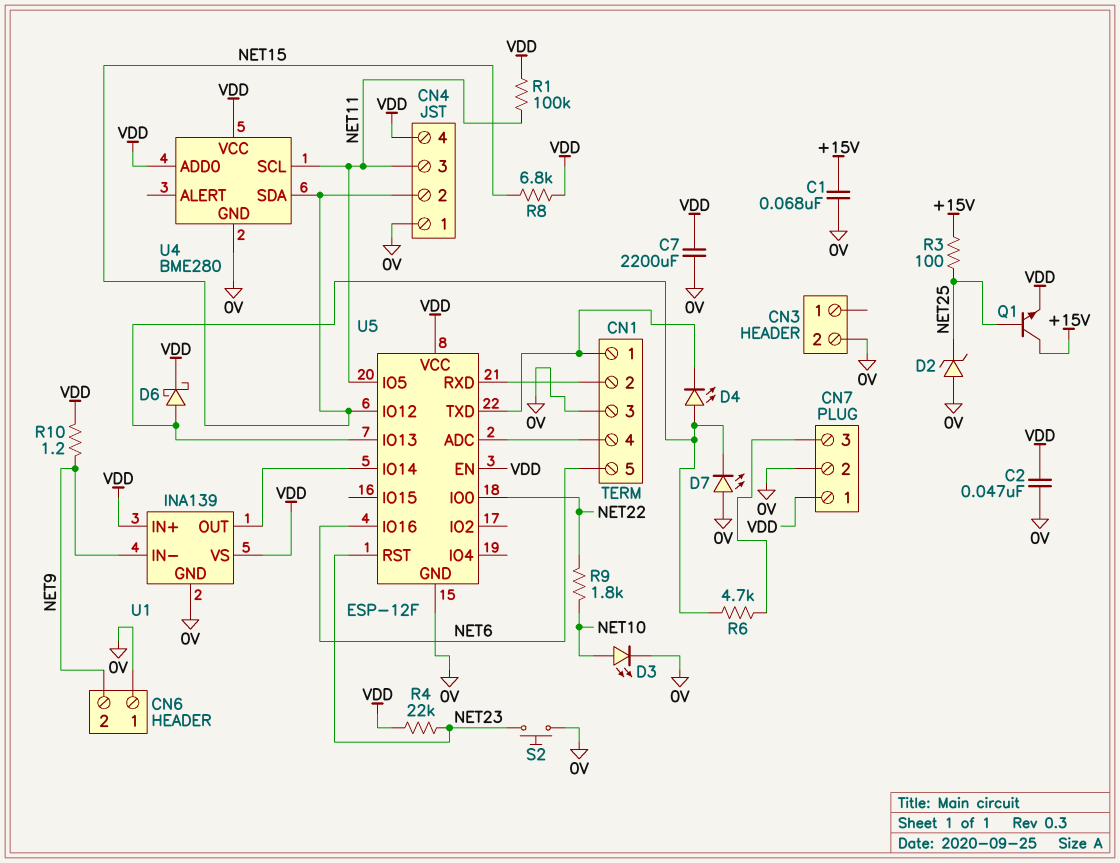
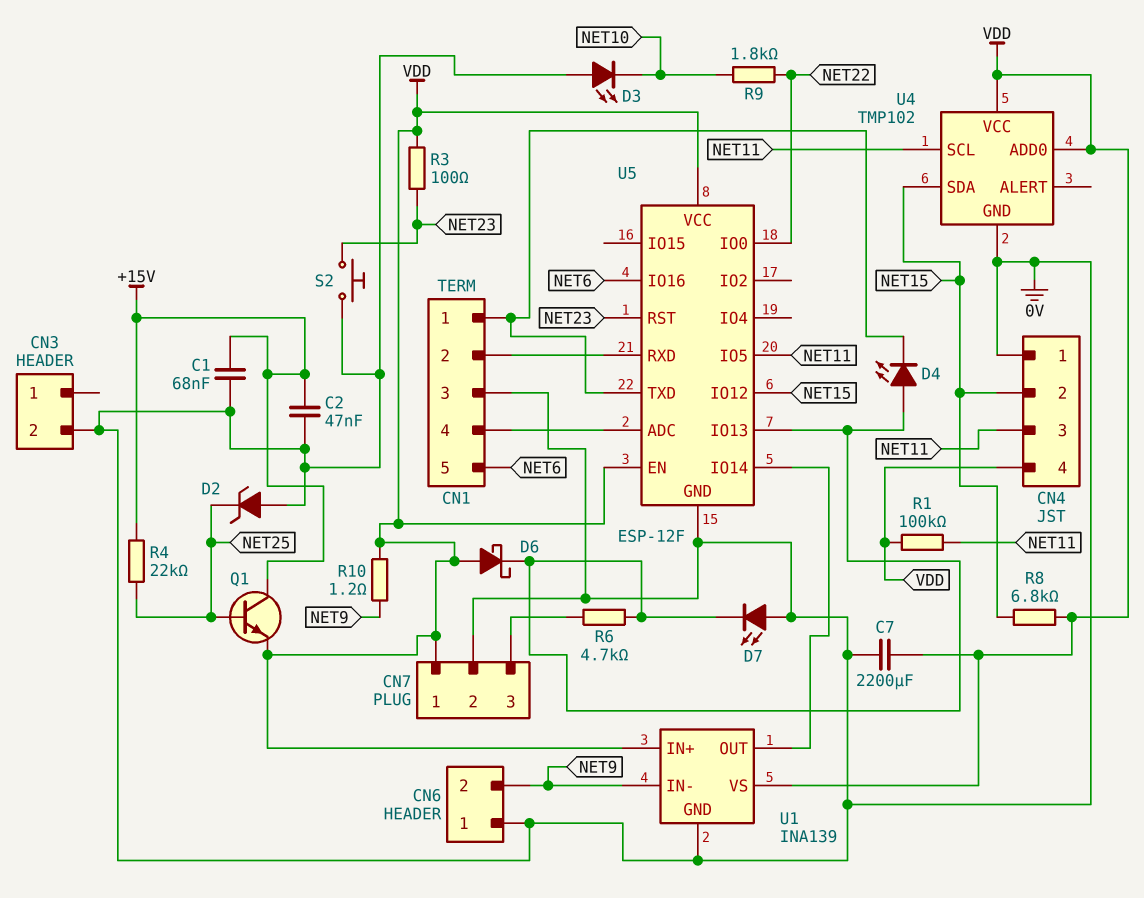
C2: 47nF (0V, VDD) -> 47nF (+15V, 0V)
D3: LED (A NET10, K 0V) -> LED (A 0V, K NET10)
D6: schottky (A U5/IO13, K VDD) -> schottky (A VDD, K U5/IO13)
R3: 100 (+15V, NET25) -> 100 (NET23, VDD)
R4: 22k (NET23, VDD) -> 22k (+15V, NET25)
U4: BME280 -> TMP102

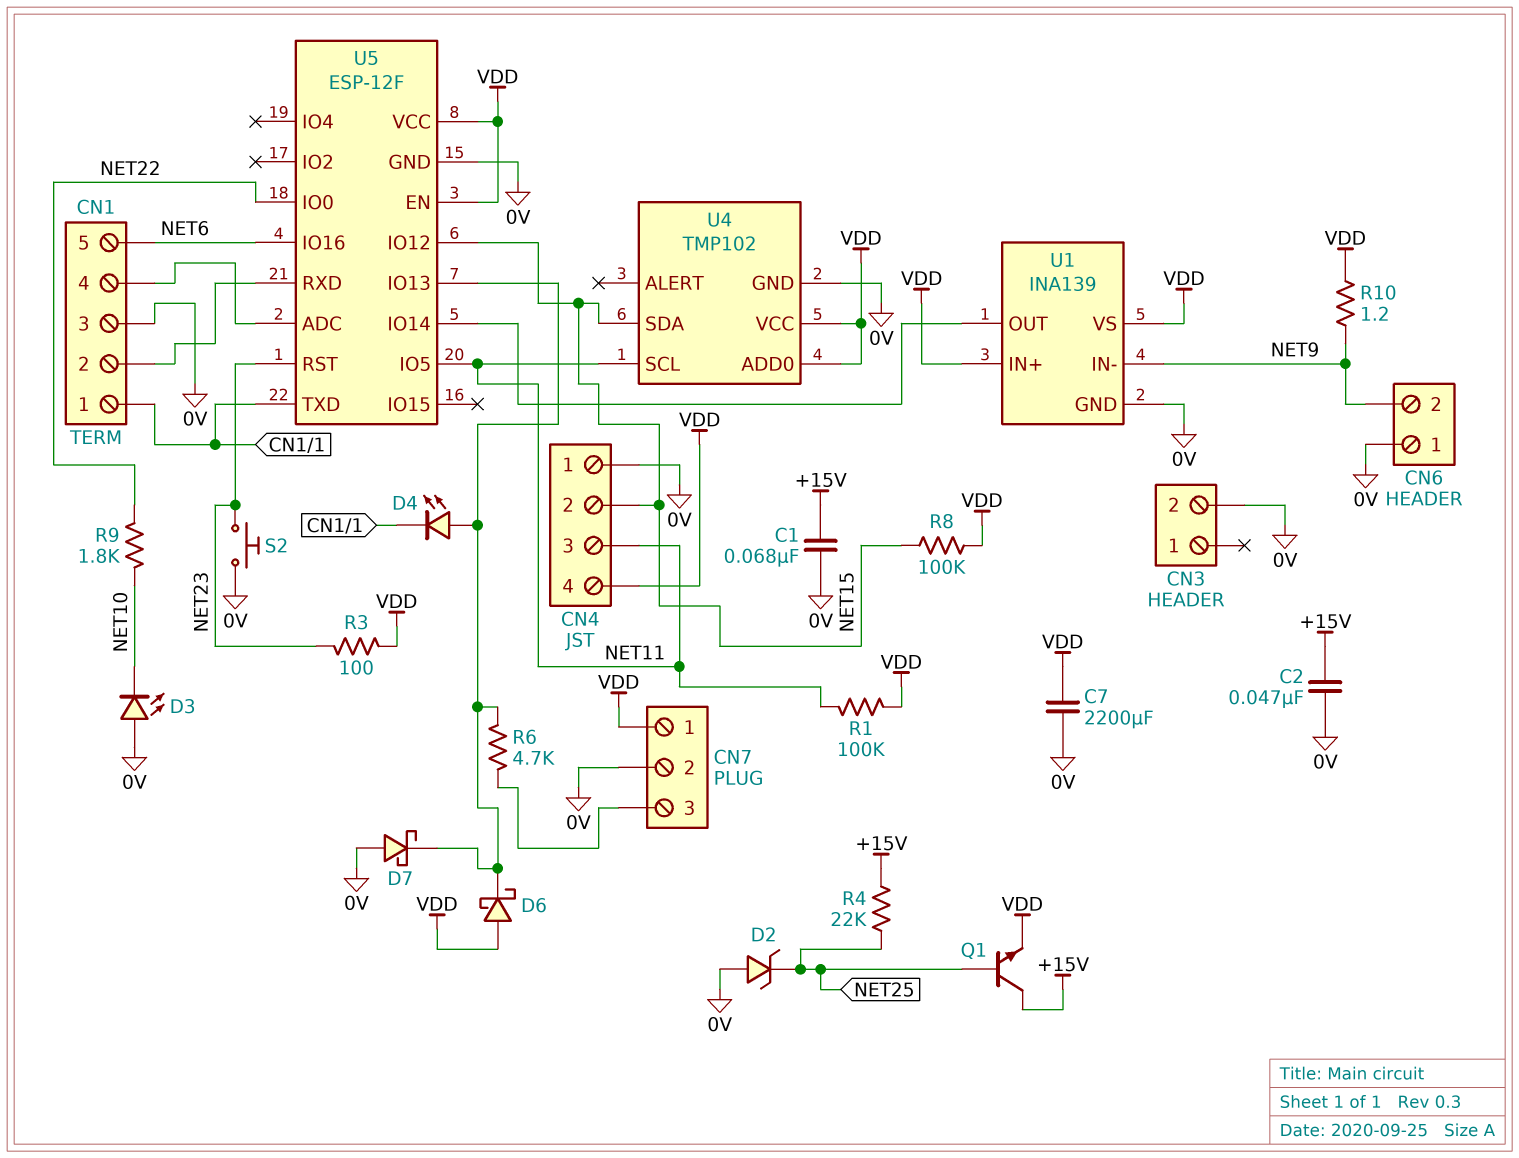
D7: LED (A 0V, K U5/IO13) -> schottky (A 0V, K U5/IO13)
R8: 6.8k (NET15, VDD) -> 100k (NET15, VDD)

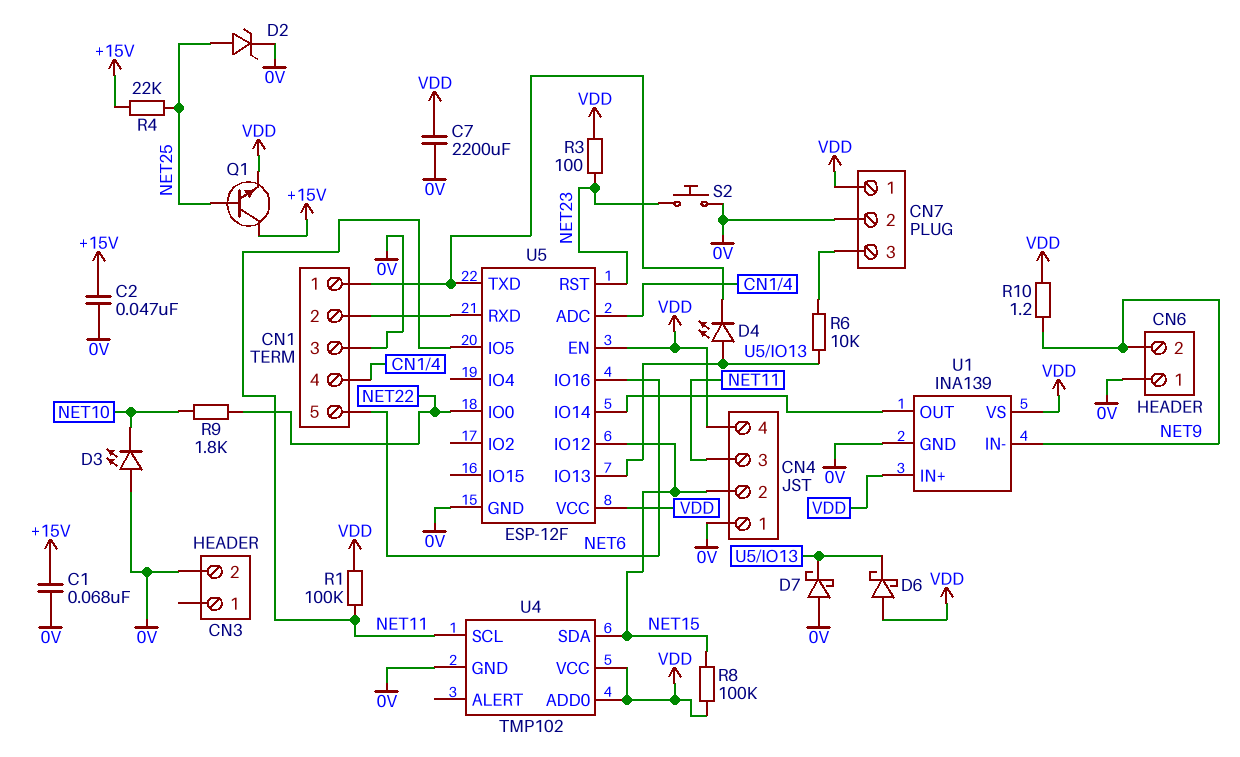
D2: zener (A 0V, K NET25) -> zener (A NET25, K 0V)
R6: 4.7k (CN7/3, U5/IO13) -> 10k (CN7/3, U5/IO13)

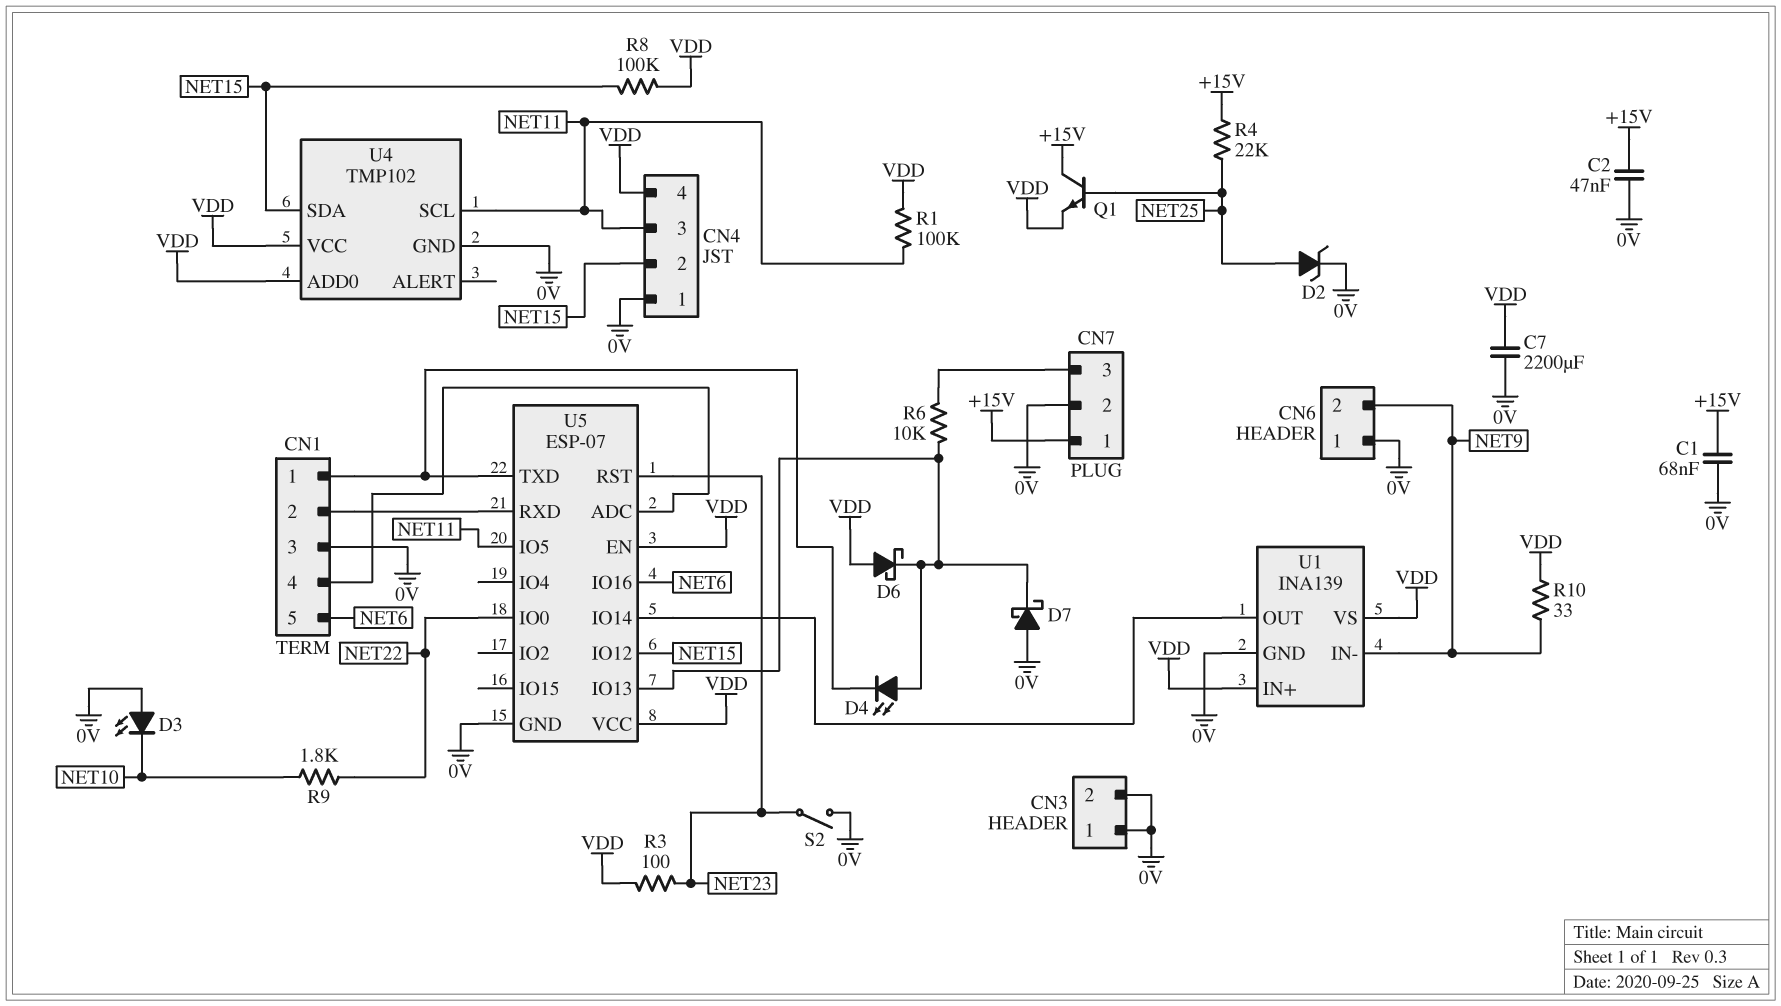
CN3 pin 1: none -> 0V
CN7 pin 1: VDD -> +15V
R10: 1.2 (NET9, VDD) -> 33 (NET9, VDD)
S2: button (0V, NET23) -> switch (0V, NET23)
U5: ESP-12F -> ESP-07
============================================================
Work task: Supply the number of lines above that contain the word "schottky", and nothing else.

Worked solution: 2